-- Provided records follows --
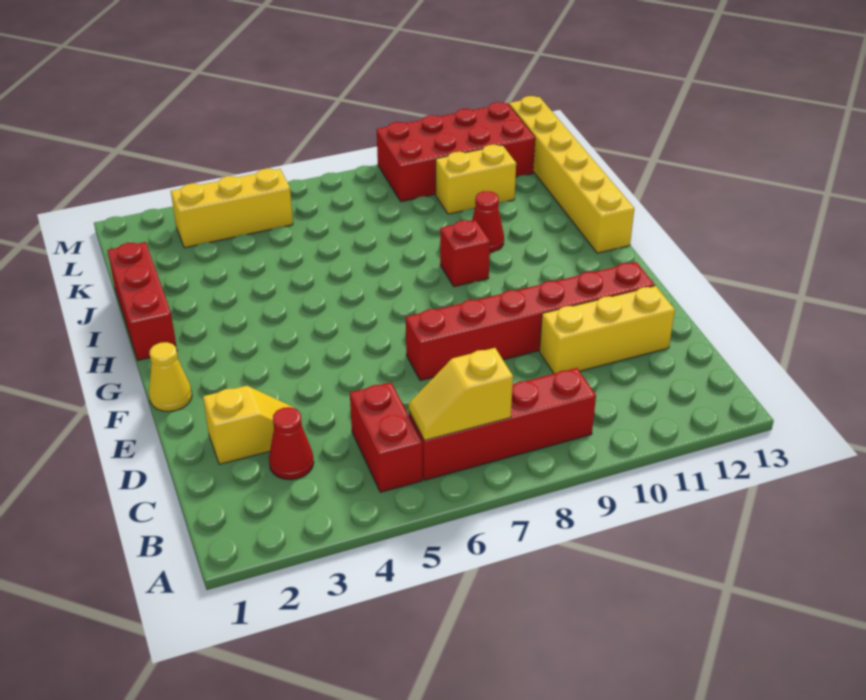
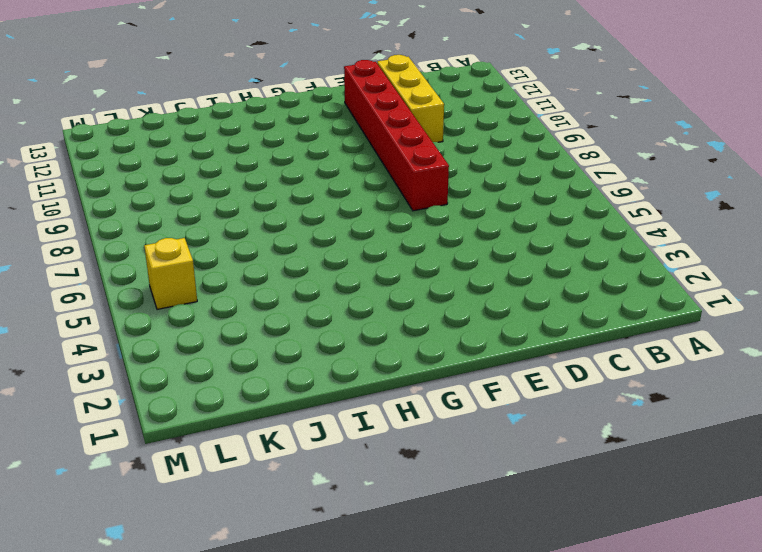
yellow brick L5 level 1 -> yellow brick L3:L5 level 1
none -> red brick B5:C5 level 1
none -> red brick B6:B9 level 1
none -> red cone C3 level 1

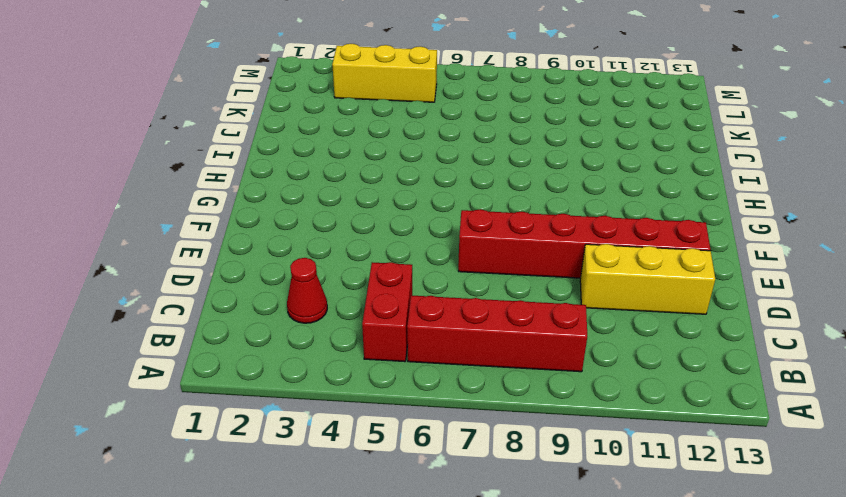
none -> yellow slope D2:D3 level 1 top 2
none -> yellow cone F1 level 1
none -> red brick H1:J1 level 1

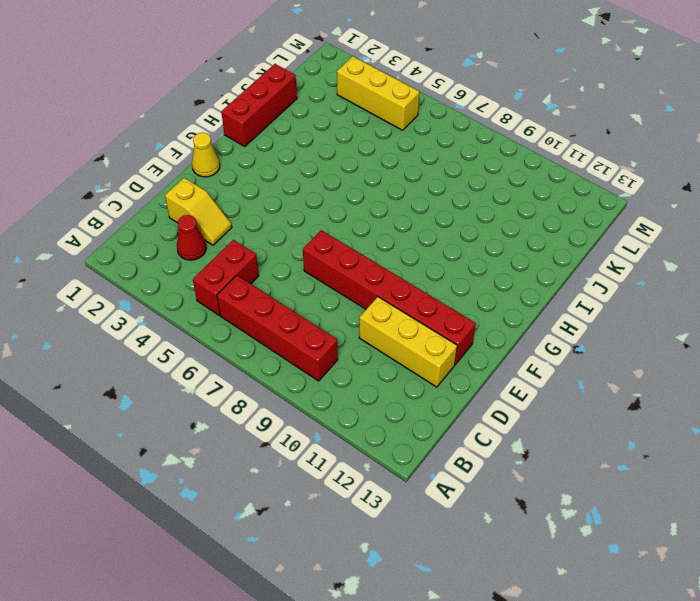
none -> red brick H9 level 1
none -> yellow brick H13:M13 level 1
none -> red cone I10 level 1

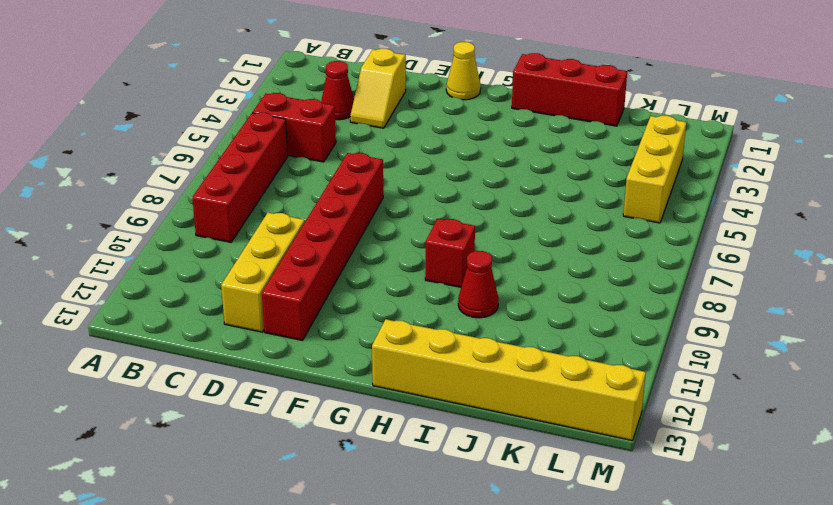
none -> yellow brick K10:K11 level 1
none -> red brick L9:M12 level 1
none -> yellow slope B6:B7 level 2 top 7

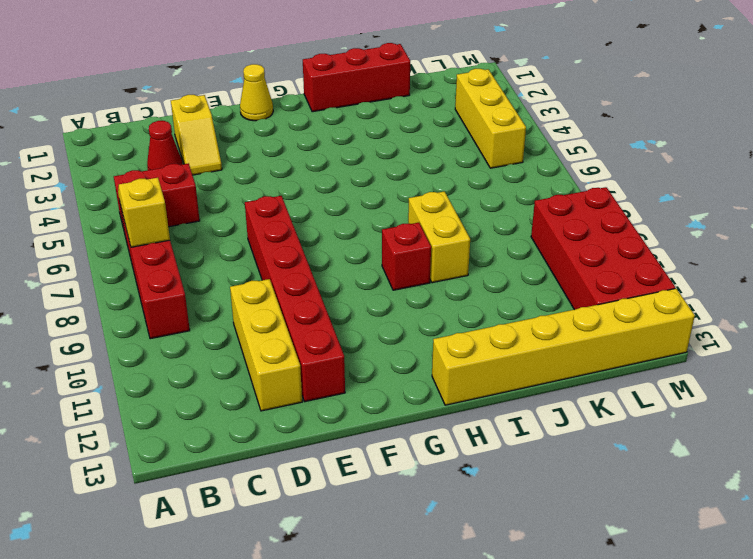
yellow brick I8:I9 level 1 -> yellow brick K10:K11 level 1
none -> red cone I10 level 1

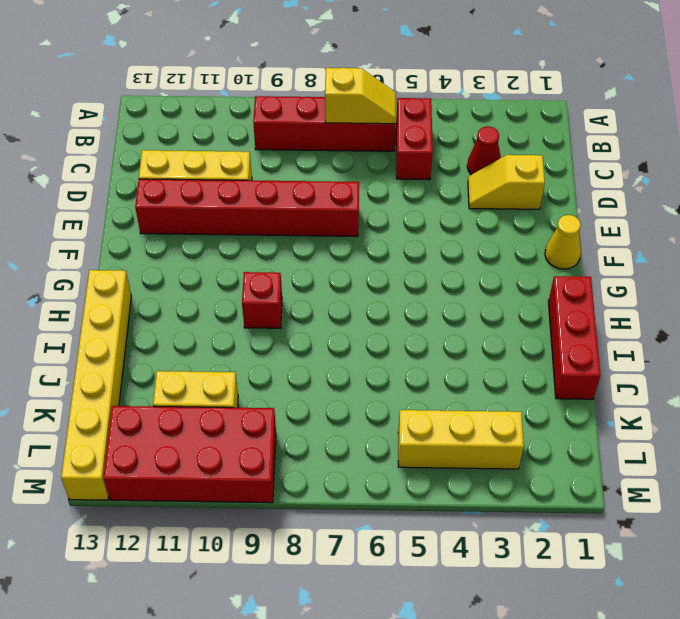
none -> red cone I10 level 1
-- Provided records concluded --
Write out the material above exactly. Skip the pictures.

▸ **Exercise answer**
yellow brick L5 level 1 -> yellow brick L3:L5 level 1
none -> red brick B5:C5 level 1
none -> red brick B6:B9 level 1
none -> red cone C3 level 1

none -> yellow slope D2:D3 level 1 top 2
none -> yellow cone F1 level 1
none -> red brick H1:J1 level 1

none -> red brick H9 level 1
none -> yellow brick H13:M13 level 1
none -> red cone I10 level 1

none -> yellow brick K10:K11 level 1
none -> red brick L9:M12 level 1
none -> yellow slope B6:B7 level 2 top 7

yellow brick I8:I9 level 1 -> yellow brick K10:K11 level 1
none -> red cone I10 level 1

none -> red cone I10 level 1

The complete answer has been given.